WHAT IS REQUIRED:
Could you reproduce, from the records below, everything from the line with "pink tile J1" down to the line with "black brick M9", keeping both of those lines and changing nothing?

INPUT DATA:

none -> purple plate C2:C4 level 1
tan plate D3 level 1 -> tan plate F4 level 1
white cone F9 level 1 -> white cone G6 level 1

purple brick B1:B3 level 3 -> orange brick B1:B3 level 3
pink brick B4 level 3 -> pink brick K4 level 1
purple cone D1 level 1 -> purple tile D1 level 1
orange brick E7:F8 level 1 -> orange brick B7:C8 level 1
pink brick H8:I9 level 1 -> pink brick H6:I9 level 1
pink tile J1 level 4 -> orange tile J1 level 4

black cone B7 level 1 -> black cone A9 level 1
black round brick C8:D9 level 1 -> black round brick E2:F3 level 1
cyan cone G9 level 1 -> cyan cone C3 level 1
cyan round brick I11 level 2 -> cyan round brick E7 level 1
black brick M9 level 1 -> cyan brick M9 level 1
* * *
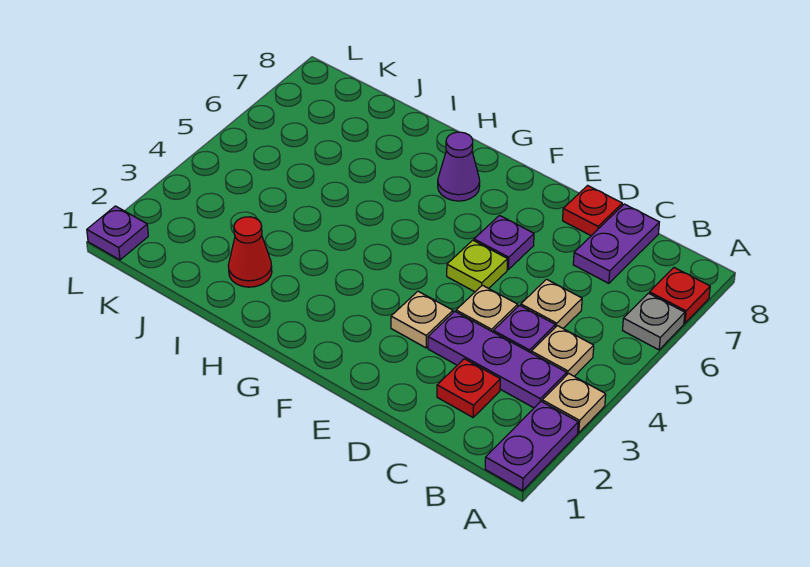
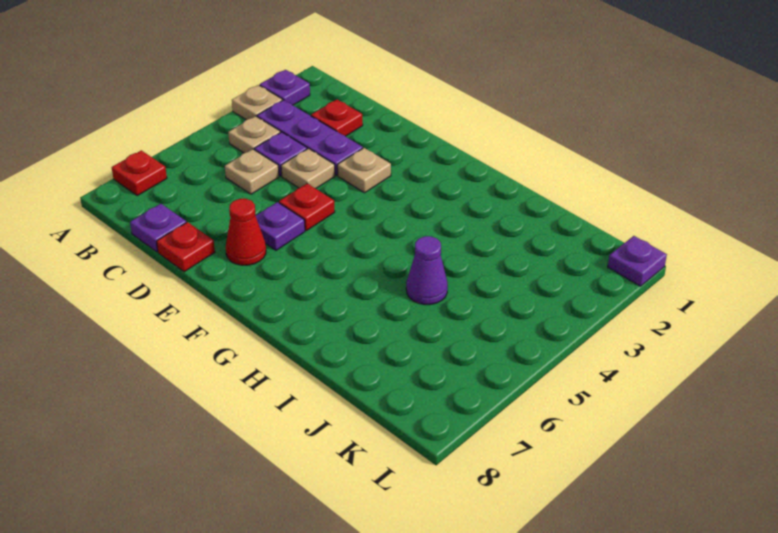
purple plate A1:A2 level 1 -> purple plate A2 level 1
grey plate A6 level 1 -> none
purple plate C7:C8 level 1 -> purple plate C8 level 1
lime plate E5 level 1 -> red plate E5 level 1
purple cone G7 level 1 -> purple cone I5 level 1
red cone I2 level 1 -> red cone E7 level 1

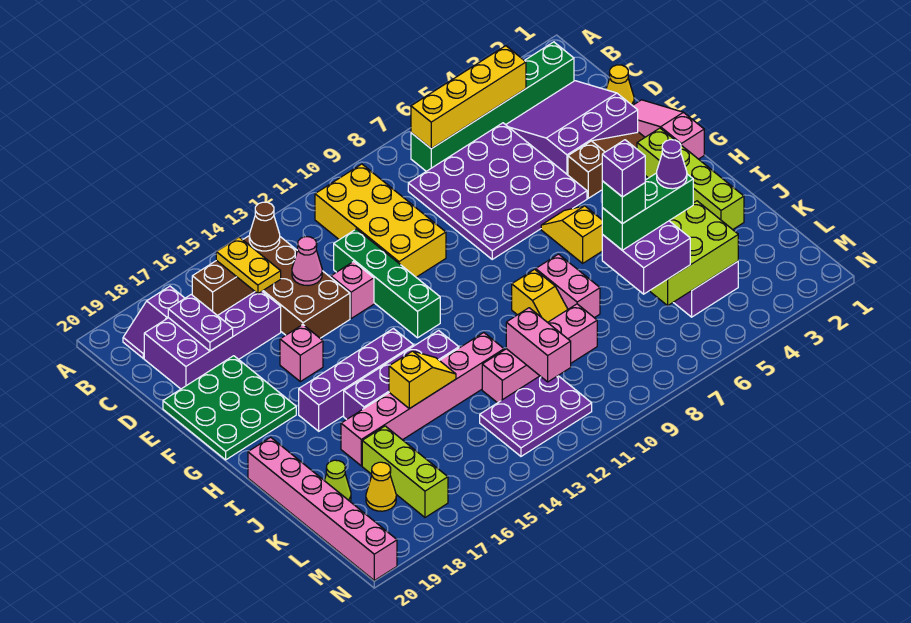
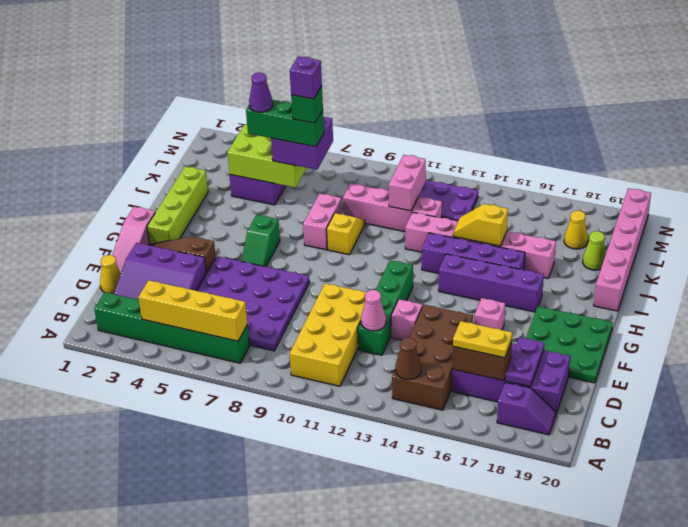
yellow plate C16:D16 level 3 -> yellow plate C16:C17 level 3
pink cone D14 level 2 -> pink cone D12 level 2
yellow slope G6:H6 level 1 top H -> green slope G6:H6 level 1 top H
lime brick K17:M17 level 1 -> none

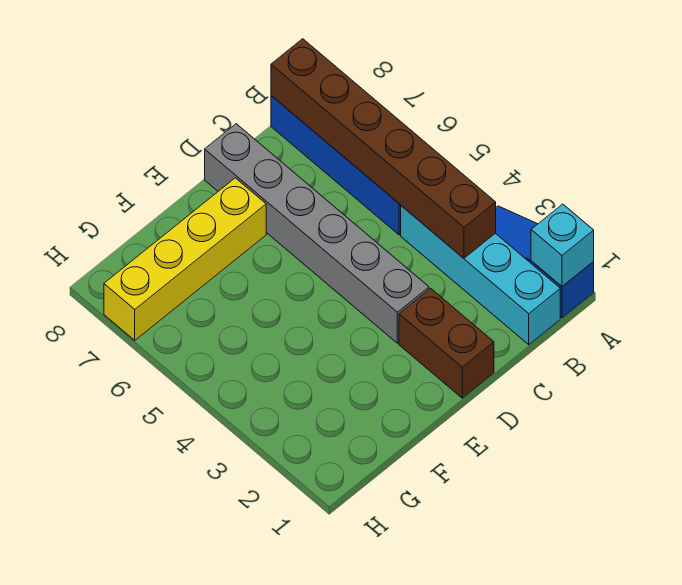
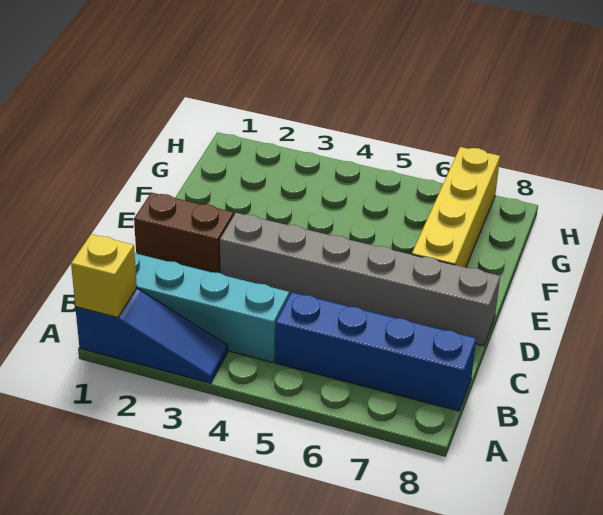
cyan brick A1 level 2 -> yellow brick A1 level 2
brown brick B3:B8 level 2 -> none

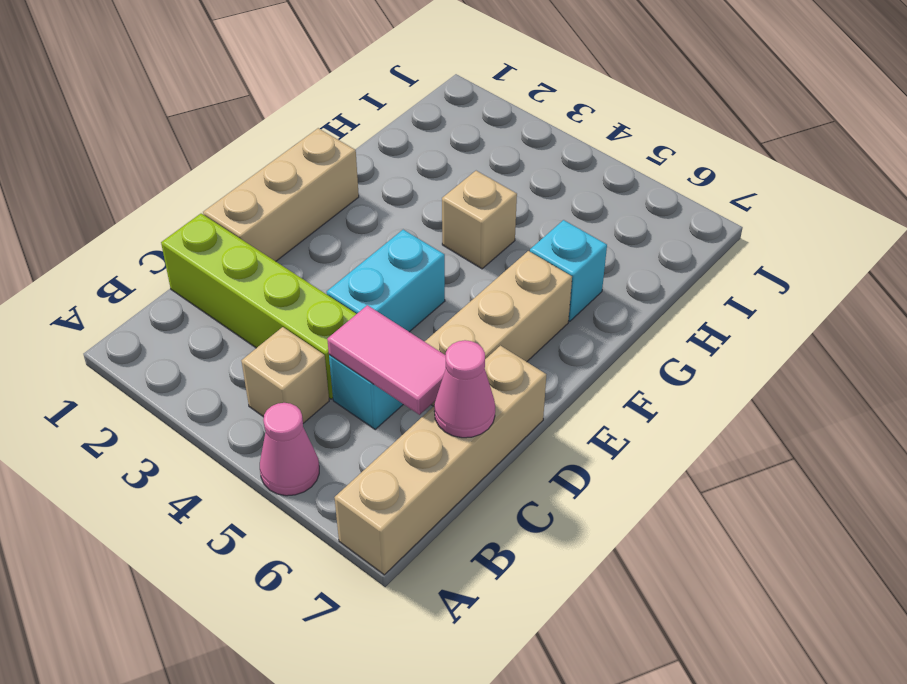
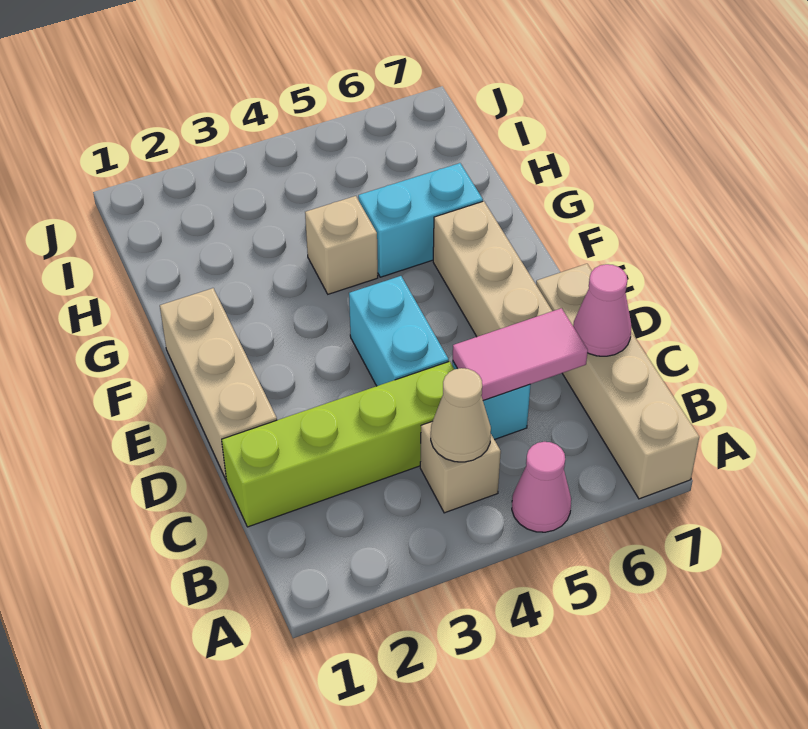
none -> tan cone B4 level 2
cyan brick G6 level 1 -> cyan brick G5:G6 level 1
==
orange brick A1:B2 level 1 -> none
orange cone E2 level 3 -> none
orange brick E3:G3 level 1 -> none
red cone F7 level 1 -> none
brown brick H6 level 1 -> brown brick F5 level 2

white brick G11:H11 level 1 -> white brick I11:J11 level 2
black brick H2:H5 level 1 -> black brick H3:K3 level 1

REPLY TO THE TASK:
pink tile J1 level 4 -> orange tile J1 level 4

black cone B7 level 1 -> black cone A9 level 1
black round brick C8:D9 level 1 -> black round brick E2:F3 level 1
cyan cone G9 level 1 -> cyan cone C3 level 1
cyan round brick I11 level 2 -> cyan round brick E7 level 1
black brick M9 level 1 -> cyan brick M9 level 1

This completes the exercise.